*** Opening RECORDS TO USE ***
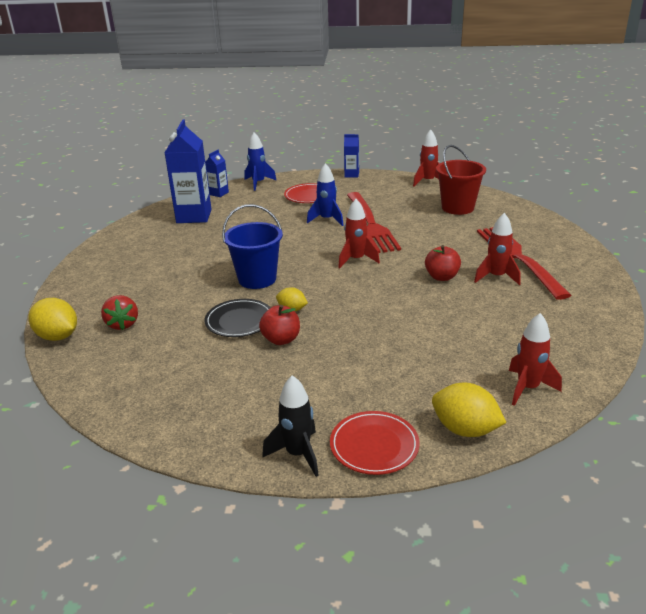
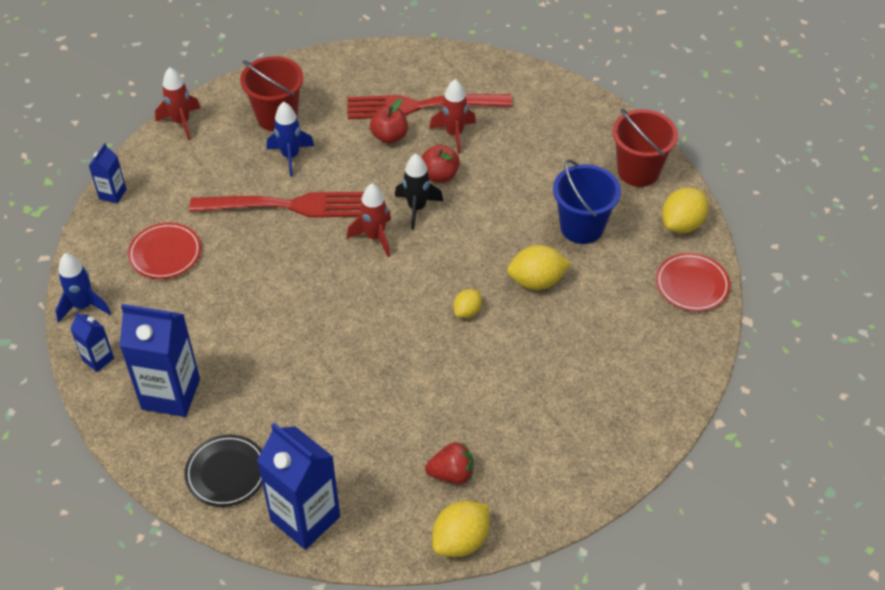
camera: 80 degrees left, 20 degrees up
(91, 272) = (305, 518): none -> blue carton
(239, 321) = (477, 360): black plate -> black plate (226, 473)
(257, 279) = (388, 336): blue bucket -> blue bucket (582, 227)
(281, 339) = (523, 328): red apple -> red apple (389, 136)
(298, 454) = (694, 336): black rocket -> black rocket (417, 208)
(327, 219) = (253, 246): blue rocket -> blue rocket (290, 156)
(339, 340) = (537, 281): none -> yellow lemon
(527, 388) = (638, 171): red rocket -> red bucket

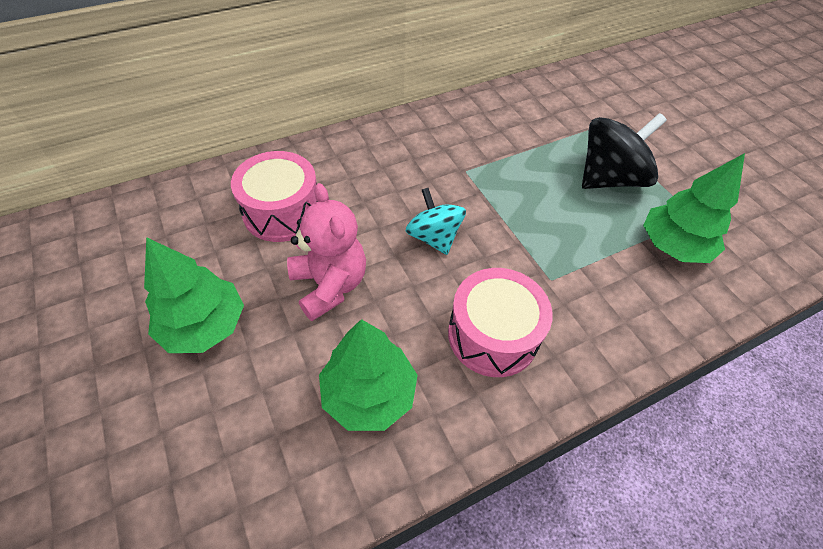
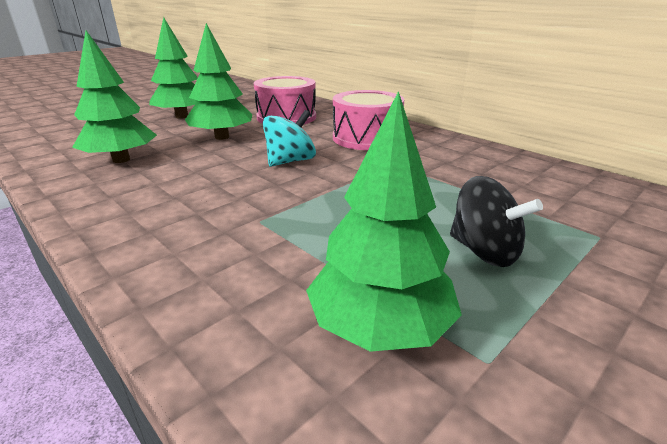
camera: 75 degrees right, 25 degrees down
(329, 285) = (222, 137): pink teddy bear -> green tree
(493, 335) = (177, 197): pink drum -> pink drum (366, 138)
(609, 178) = (484, 251): black spinning top -> black spinning top, size x0.65

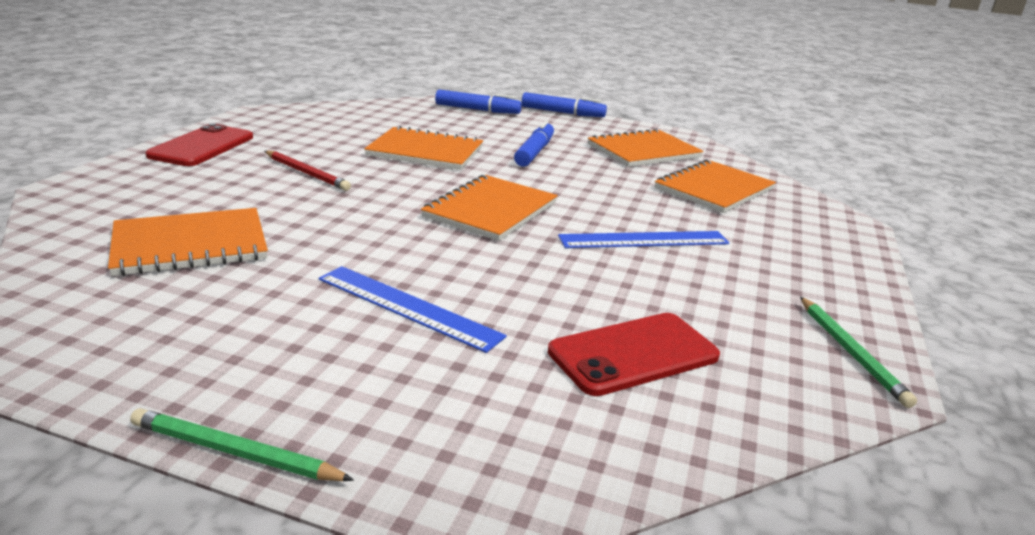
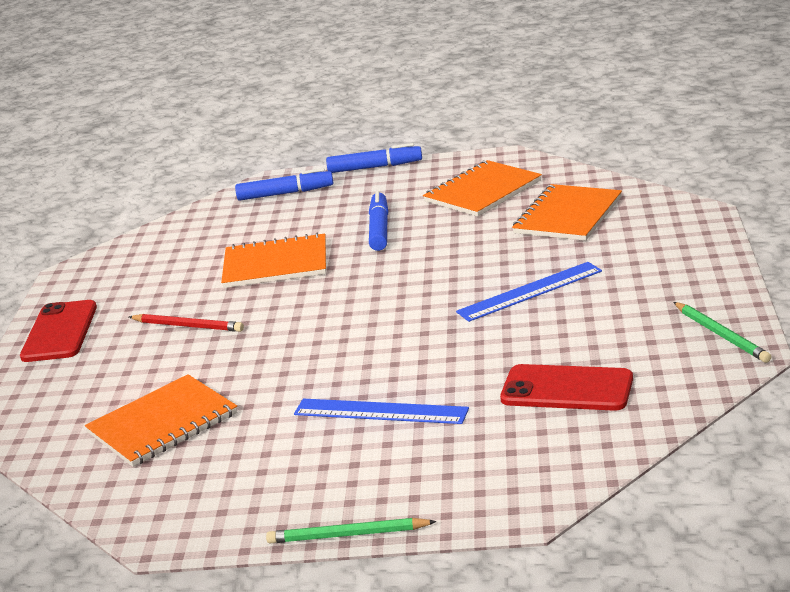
camera: 10 degrees left, 0 degrees up
(491, 210) = (383, 307): orange notebook -> none
(633, 354) = (567, 389): red phone -> red phone turned 60 degrees clockwise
*** Closing RECORDS TO USE ***
PROBLEM STATEMENT:
Gather up every line in the data above that contains the word "none", copying each one.

WRITTEN SOLUTION:
(91, 272) = (305, 518): none -> blue carton
(339, 340) = (537, 281): none -> yellow lemon
(491, 210) = (383, 307): orange notebook -> none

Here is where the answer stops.